## What to produce
In the data below, which lines hold "yellow"? Copy every one.

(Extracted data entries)
┄┄┄┄┄┄┄┄┄┄┄┄┄┄┄┄┄┄┄┄

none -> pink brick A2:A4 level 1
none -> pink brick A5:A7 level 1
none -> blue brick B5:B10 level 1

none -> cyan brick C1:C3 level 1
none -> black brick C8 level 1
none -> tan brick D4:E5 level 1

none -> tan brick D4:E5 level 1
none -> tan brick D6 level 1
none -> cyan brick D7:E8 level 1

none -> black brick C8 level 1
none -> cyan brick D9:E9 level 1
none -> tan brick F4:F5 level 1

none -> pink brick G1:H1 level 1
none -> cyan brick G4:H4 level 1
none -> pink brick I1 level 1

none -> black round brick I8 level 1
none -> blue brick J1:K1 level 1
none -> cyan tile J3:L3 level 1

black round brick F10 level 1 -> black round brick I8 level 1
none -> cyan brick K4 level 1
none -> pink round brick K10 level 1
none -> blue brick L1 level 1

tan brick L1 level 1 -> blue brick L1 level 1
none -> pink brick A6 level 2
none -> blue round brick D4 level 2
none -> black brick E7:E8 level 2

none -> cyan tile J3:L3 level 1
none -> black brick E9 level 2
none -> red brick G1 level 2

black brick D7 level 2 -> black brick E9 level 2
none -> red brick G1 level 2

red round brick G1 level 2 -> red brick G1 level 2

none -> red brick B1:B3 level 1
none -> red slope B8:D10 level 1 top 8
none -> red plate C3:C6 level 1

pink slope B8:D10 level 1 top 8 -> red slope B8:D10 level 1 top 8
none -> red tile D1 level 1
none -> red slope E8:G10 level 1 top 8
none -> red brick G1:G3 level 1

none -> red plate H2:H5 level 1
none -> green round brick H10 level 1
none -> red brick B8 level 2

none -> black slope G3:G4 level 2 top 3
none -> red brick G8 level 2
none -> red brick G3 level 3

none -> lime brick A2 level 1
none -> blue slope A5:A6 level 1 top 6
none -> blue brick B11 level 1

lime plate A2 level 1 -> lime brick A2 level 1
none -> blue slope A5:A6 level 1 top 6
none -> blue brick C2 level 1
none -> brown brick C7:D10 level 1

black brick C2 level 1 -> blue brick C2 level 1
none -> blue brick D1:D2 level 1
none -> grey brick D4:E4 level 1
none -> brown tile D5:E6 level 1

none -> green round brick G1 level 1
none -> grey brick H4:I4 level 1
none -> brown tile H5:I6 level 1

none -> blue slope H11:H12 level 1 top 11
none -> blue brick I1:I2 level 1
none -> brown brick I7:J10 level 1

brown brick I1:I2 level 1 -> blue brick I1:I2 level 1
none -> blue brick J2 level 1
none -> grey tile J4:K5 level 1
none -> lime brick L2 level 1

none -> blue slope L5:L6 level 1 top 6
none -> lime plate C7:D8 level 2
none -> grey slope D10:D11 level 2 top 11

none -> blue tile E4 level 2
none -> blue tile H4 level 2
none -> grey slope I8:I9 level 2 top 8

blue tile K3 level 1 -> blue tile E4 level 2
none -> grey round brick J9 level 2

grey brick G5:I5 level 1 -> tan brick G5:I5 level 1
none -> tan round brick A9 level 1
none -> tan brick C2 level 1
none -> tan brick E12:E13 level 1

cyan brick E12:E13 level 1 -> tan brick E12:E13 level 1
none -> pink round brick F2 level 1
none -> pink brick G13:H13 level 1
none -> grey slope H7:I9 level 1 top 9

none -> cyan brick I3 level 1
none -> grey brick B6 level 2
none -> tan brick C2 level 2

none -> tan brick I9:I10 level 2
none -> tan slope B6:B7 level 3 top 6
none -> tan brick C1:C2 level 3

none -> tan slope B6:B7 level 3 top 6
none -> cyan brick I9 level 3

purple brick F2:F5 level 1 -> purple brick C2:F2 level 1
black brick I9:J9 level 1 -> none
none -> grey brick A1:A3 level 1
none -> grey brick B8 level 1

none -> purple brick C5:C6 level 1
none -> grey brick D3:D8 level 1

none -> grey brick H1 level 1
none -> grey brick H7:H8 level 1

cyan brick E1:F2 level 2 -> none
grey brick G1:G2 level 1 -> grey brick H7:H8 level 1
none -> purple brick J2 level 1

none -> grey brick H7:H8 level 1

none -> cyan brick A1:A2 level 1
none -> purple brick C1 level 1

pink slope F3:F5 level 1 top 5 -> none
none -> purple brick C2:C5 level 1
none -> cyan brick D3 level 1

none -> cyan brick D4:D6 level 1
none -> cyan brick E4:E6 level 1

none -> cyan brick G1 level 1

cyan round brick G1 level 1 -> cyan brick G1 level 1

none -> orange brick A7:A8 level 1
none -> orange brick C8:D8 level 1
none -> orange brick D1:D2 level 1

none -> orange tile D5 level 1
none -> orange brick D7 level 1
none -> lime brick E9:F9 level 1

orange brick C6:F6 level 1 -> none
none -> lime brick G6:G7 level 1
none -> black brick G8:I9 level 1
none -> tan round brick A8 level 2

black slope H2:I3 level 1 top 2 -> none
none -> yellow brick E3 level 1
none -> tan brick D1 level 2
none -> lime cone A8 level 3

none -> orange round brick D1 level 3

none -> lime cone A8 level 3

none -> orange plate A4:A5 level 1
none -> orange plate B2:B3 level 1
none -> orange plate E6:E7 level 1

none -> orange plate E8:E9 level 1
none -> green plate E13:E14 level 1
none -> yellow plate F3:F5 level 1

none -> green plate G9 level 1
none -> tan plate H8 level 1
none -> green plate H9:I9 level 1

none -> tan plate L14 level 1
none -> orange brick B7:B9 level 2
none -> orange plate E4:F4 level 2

┄┄┄┄┄┄┄┄┄┄┄┄┄┄┄┄┄┄┄┄

## Answer space
none -> yellow brick E3 level 1
none -> yellow plate F3:F5 level 1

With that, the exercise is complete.